Task objective:
Start at the line in the entries below that contains "red phone: 4 -> 5", stop at the line that contains "grey marker: 6 -> 3", and output exactly the lines in that span, both ends included.
*** Opening Data to process ***
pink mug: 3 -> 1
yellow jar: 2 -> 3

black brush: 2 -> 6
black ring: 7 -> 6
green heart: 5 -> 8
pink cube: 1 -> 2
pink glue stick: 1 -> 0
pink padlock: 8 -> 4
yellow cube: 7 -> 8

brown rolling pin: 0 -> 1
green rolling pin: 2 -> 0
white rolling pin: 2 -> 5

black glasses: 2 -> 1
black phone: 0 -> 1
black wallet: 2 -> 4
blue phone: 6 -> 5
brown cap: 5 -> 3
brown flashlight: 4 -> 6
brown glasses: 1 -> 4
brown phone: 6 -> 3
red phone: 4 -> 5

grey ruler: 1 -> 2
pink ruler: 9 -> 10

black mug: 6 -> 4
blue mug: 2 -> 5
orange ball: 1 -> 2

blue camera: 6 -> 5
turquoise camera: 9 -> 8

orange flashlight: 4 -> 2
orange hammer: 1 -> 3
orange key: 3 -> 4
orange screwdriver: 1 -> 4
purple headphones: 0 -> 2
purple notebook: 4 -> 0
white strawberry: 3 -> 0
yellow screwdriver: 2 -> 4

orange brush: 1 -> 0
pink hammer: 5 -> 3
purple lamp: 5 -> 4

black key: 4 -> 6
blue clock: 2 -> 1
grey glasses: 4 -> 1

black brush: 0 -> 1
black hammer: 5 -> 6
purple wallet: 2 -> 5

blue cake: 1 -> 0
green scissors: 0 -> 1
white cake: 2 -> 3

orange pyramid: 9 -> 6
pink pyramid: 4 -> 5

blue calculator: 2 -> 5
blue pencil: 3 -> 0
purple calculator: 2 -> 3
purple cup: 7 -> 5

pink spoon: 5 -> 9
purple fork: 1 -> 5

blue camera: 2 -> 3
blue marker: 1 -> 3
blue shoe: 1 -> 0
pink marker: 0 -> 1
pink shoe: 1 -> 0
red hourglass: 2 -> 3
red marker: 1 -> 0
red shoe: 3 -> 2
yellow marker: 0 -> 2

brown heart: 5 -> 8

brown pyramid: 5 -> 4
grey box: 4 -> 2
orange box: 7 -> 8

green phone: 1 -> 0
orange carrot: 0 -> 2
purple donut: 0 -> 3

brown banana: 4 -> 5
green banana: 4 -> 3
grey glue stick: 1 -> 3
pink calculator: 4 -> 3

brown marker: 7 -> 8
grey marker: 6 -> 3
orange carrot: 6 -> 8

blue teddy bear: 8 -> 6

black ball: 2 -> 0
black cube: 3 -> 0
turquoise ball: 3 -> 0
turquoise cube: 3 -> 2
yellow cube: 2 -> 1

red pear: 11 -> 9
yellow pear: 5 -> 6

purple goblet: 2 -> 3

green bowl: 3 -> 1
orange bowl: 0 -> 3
*** Closing Data to process ***
Written reply:
red phone: 4 -> 5

grey ruler: 1 -> 2
pink ruler: 9 -> 10

black mug: 6 -> 4
blue mug: 2 -> 5
orange ball: 1 -> 2

blue camera: 6 -> 5
turquoise camera: 9 -> 8

orange flashlight: 4 -> 2
orange hammer: 1 -> 3
orange key: 3 -> 4
orange screwdriver: 1 -> 4
purple headphones: 0 -> 2
purple notebook: 4 -> 0
white strawberry: 3 -> 0
yellow screwdriver: 2 -> 4

orange brush: 1 -> 0
pink hammer: 5 -> 3
purple lamp: 5 -> 4

black key: 4 -> 6
blue clock: 2 -> 1
grey glasses: 4 -> 1

black brush: 0 -> 1
black hammer: 5 -> 6
purple wallet: 2 -> 5

blue cake: 1 -> 0
green scissors: 0 -> 1
white cake: 2 -> 3

orange pyramid: 9 -> 6
pink pyramid: 4 -> 5

blue calculator: 2 -> 5
blue pencil: 3 -> 0
purple calculator: 2 -> 3
purple cup: 7 -> 5

pink spoon: 5 -> 9
purple fork: 1 -> 5

blue camera: 2 -> 3
blue marker: 1 -> 3
blue shoe: 1 -> 0
pink marker: 0 -> 1
pink shoe: 1 -> 0
red hourglass: 2 -> 3
red marker: 1 -> 0
red shoe: 3 -> 2
yellow marker: 0 -> 2

brown heart: 5 -> 8

brown pyramid: 5 -> 4
grey box: 4 -> 2
orange box: 7 -> 8

green phone: 1 -> 0
orange carrot: 0 -> 2
purple donut: 0 -> 3

brown banana: 4 -> 5
green banana: 4 -> 3
grey glue stick: 1 -> 3
pink calculator: 4 -> 3

brown marker: 7 -> 8
grey marker: 6 -> 3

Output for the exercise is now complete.